- TASK REQUIREMENTS -
Leaving out all pictures, return the records word for word.

- Image sequences with motion text -

○ ○ ○ ○

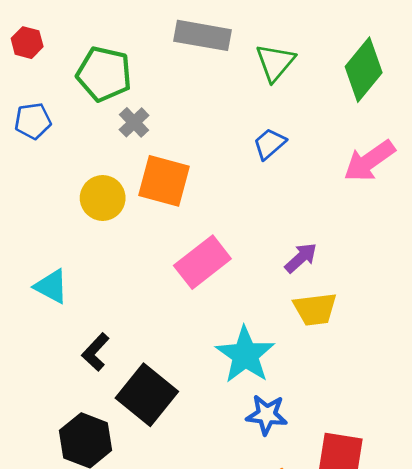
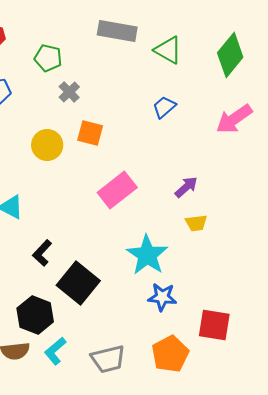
green triangle: (275, 63) -> (168, 50), turned -40
green pentagon: (104, 74) -> (48, 58), size x0.7
orange square: (164, 181) -> (90, 133), size x0.7
yellow trapezoid: (315, 309) -> (196, 223), size x0.7

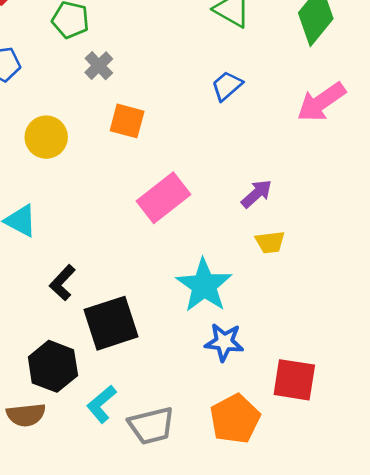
yellow circle: (47, 145) -> (46, 137), moved
black square: (78, 283) -> (111, 323), turned 33
cyan L-shape: (55, 351) -> (101, 404), moved

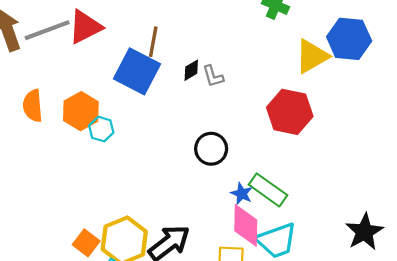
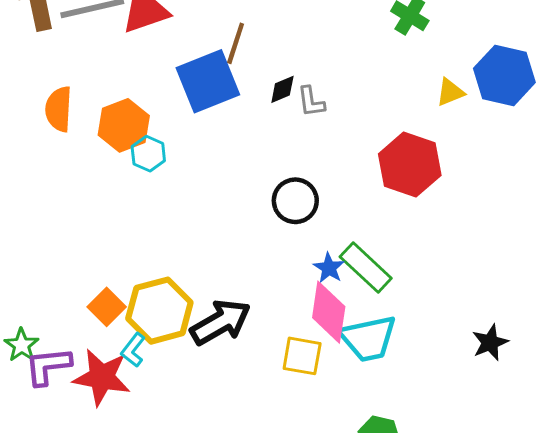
yellow triangle: (312, 56) -> (450, 92), size x0.6
blue square: (137, 71) -> (208, 81), turned 33
black star: (364, 232) -> (490, 343), size x0.7

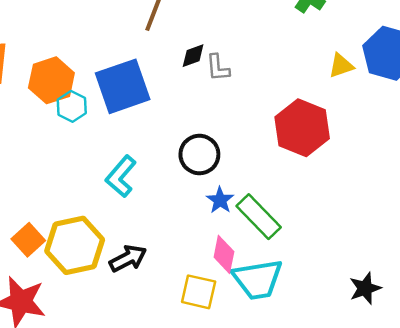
blue square: (208, 81) -> (123, 86), moved
blue star: (329, 268) -> (220, 200), moved
pink diamond: (329, 312) -> (224, 254), size x0.7
black arrow: (220, 322) -> (128, 258), size x0.7
cyan L-shape: (133, 350) -> (121, 176), moved, size x1.4

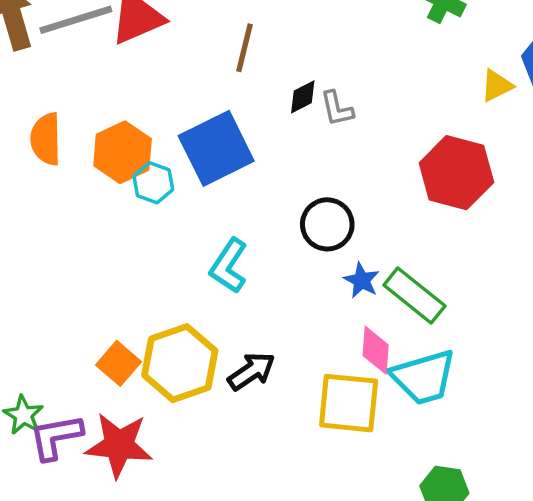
yellow square: (199, 292) -> (349, 403), size x1.4

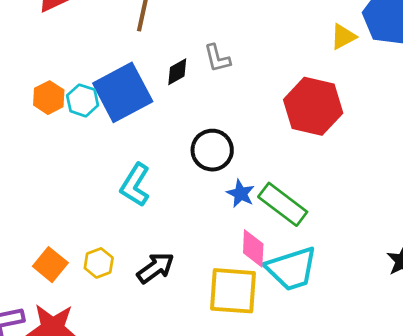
black diamond: (303, 97) -> (177, 72), moved
orange hexagon: (123, 152) -> (49, 98), size x0.7
cyan hexagon: (153, 183) -> (83, 100), moved
yellow hexagon: (180, 363) -> (99, 263), size x0.5

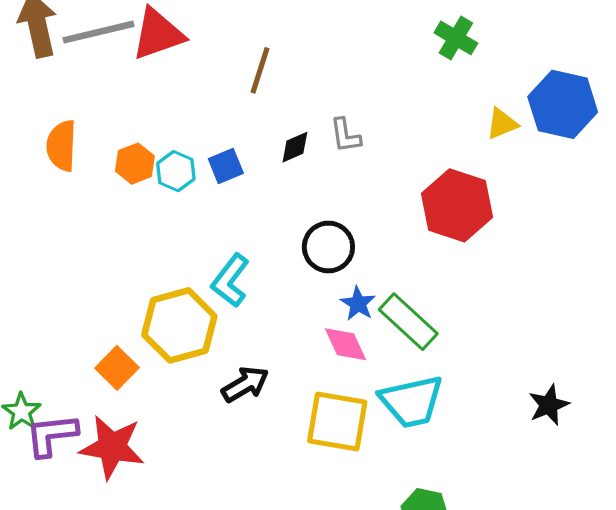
blue square: (123, 92) -> (226, 166), size x0.5
pink diamond: (253, 248) -> (346, 344), moved, turned -33
yellow hexagon: (99, 263) -> (179, 325), moved, size x2.0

○ ○ ○ ○

- EXERCISE OUTPUT -
green triangle: (275, 63) -> (168, 50), turned -40
green pentagon: (104, 74) -> (48, 58), size x0.7
orange square: (164, 181) -> (90, 133), size x0.7
yellow trapezoid: (315, 309) -> (196, 223), size x0.7

yellow circle: (47, 145) -> (46, 137), moved
black square: (78, 283) -> (111, 323), turned 33
cyan L-shape: (55, 351) -> (101, 404), moved

yellow triangle: (312, 56) -> (450, 92), size x0.6
blue square: (137, 71) -> (208, 81), turned 33
black star: (364, 232) -> (490, 343), size x0.7

blue square: (208, 81) -> (123, 86), moved
blue star: (329, 268) -> (220, 200), moved
pink diamond: (329, 312) -> (224, 254), size x0.7
black arrow: (220, 322) -> (128, 258), size x0.7
cyan L-shape: (133, 350) -> (121, 176), moved, size x1.4

yellow square: (199, 292) -> (349, 403), size x1.4

black diamond: (303, 97) -> (177, 72), moved
orange hexagon: (123, 152) -> (49, 98), size x0.7
cyan hexagon: (153, 183) -> (83, 100), moved
yellow hexagon: (180, 363) -> (99, 263), size x0.5

blue square: (123, 92) -> (226, 166), size x0.5
pink diamond: (253, 248) -> (346, 344), moved, turned -33
yellow hexagon: (99, 263) -> (179, 325), moved, size x2.0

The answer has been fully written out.